| What to produce |
Reproduce precisely the lines of the listing below, starting with the line that contains "blue bowl: 1 -> 3" and stopping after the line that contains "yellow lemon: 1 -> 3"; include nothing else.

| Available data |
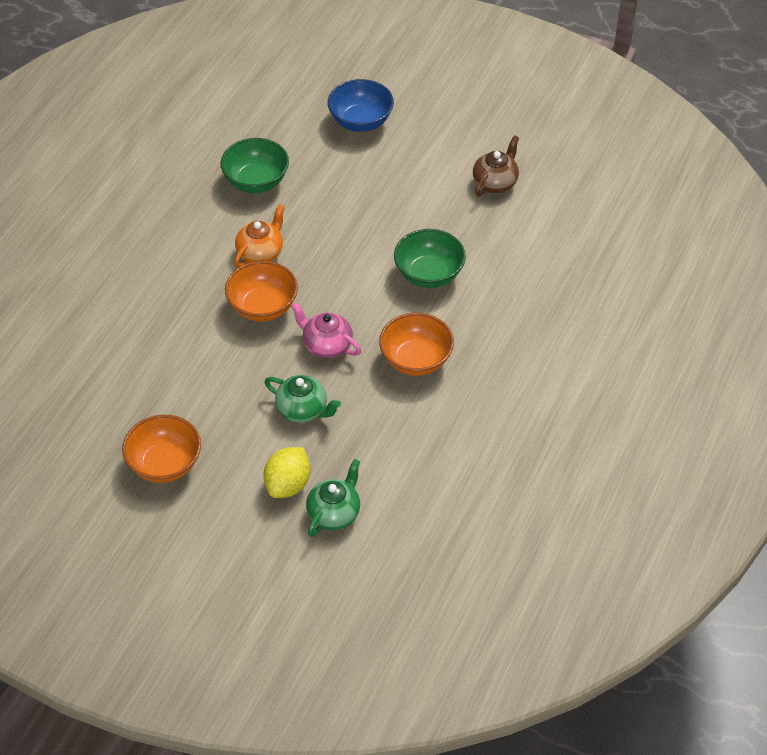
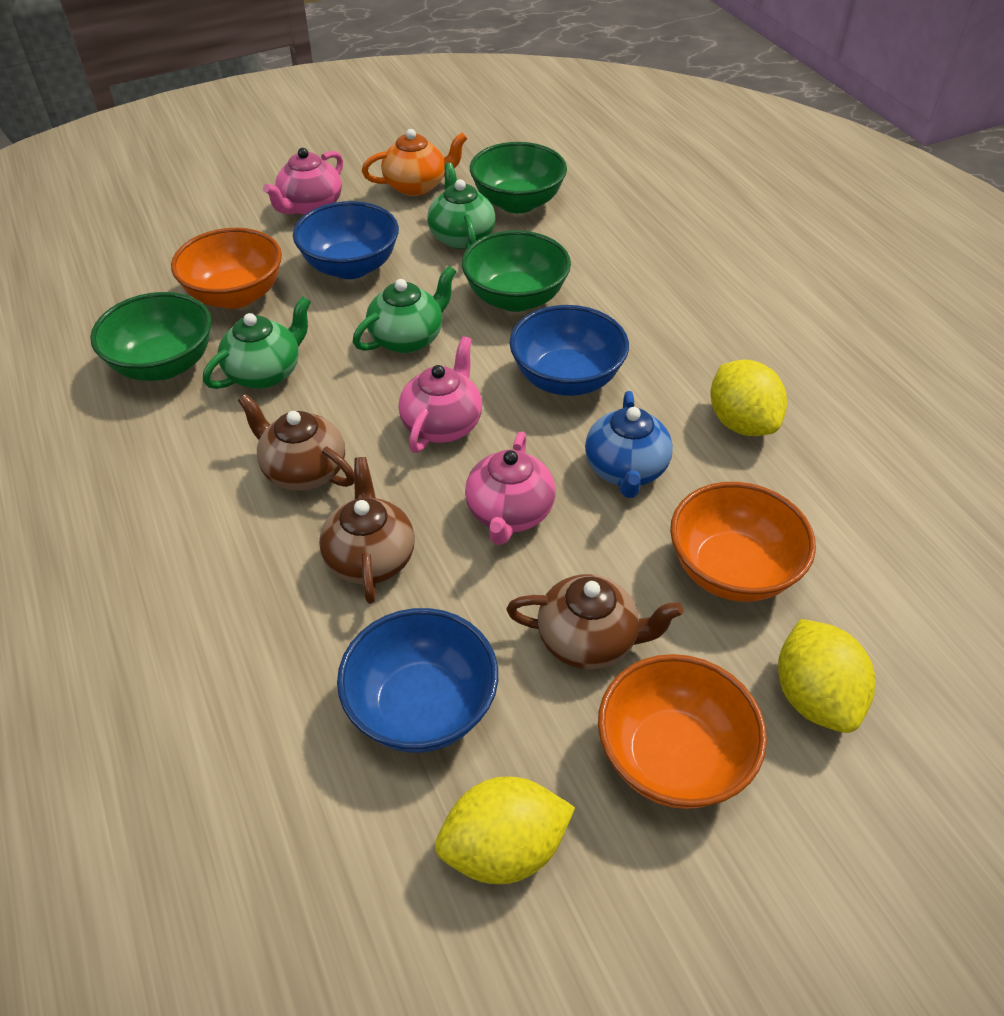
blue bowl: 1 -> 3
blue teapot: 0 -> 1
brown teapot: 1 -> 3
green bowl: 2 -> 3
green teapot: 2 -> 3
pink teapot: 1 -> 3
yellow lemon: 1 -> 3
==
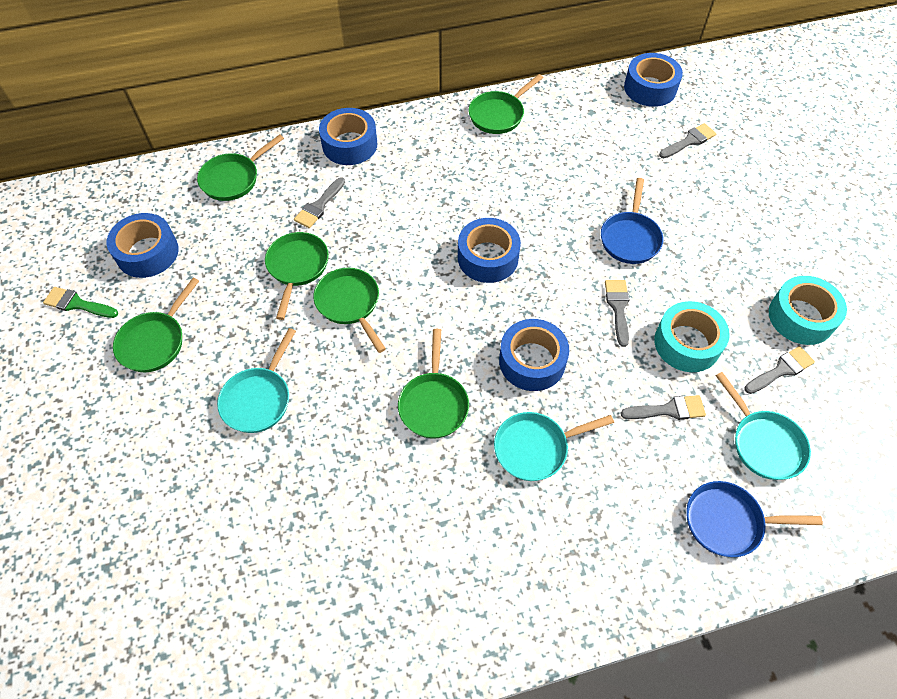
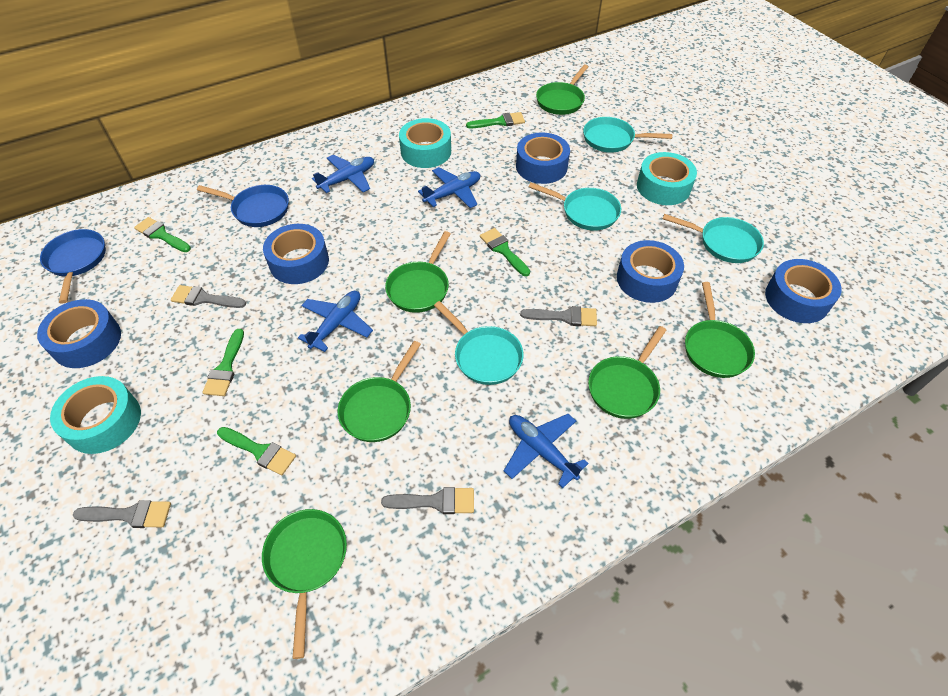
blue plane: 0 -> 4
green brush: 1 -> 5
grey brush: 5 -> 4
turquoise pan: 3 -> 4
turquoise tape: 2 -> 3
--
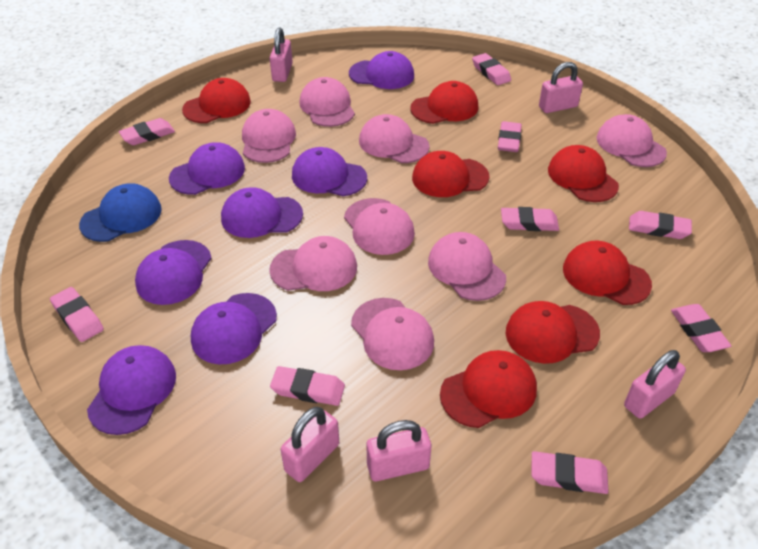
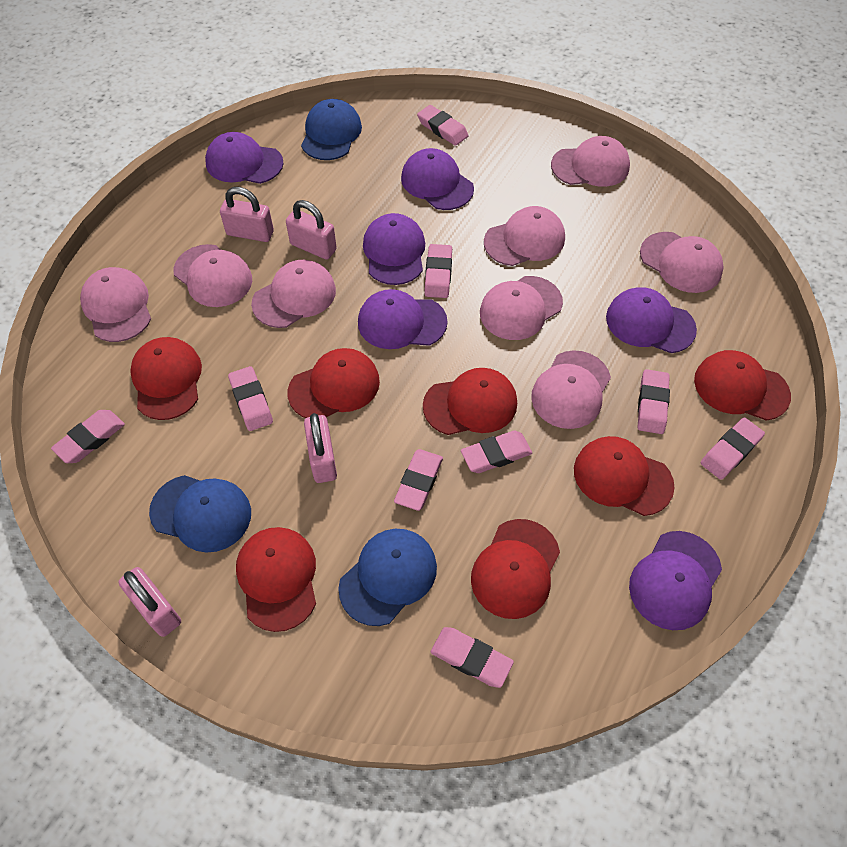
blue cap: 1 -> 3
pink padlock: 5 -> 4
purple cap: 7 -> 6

| Answer |
blue bowl: 1 -> 3
blue teapot: 0 -> 1
brown teapot: 1 -> 3
green bowl: 2 -> 3
green teapot: 2 -> 3
pink teapot: 1 -> 3
yellow lemon: 1 -> 3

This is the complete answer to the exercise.